Action item: Each record that follows goes into your reply unchanged; the pictures do not.

Saved data entries:
== Segment start ==
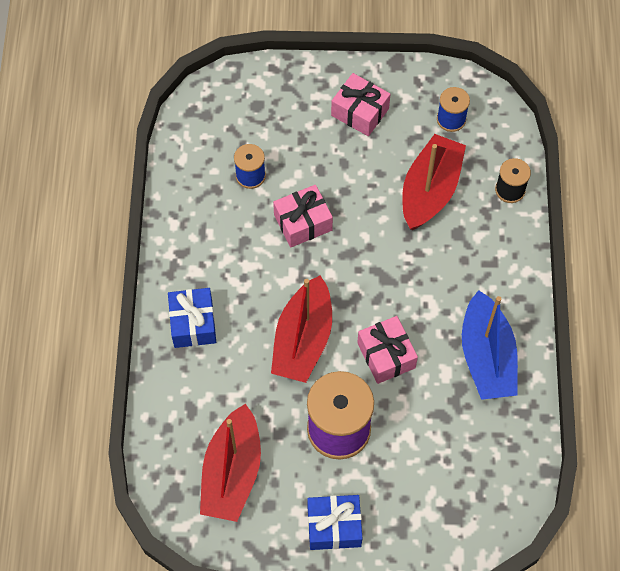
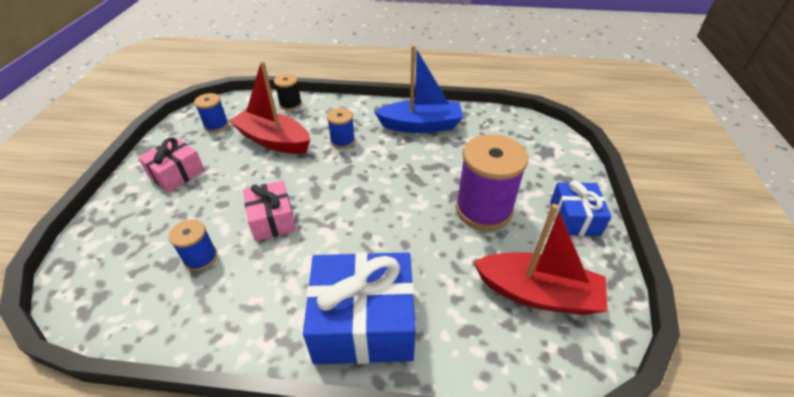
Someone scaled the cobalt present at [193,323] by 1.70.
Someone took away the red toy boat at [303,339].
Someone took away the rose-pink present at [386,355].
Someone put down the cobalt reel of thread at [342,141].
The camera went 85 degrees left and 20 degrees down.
== Segment end ==
Written response:
Someone scaled the cobalt present at [193,323] by 1.70.
Someone took away the red toy boat at [303,339].
Someone took away the rose-pink present at [386,355].
Someone put down the cobalt reel of thread at [342,141].
The camera went 85 degrees left and 20 degrees down.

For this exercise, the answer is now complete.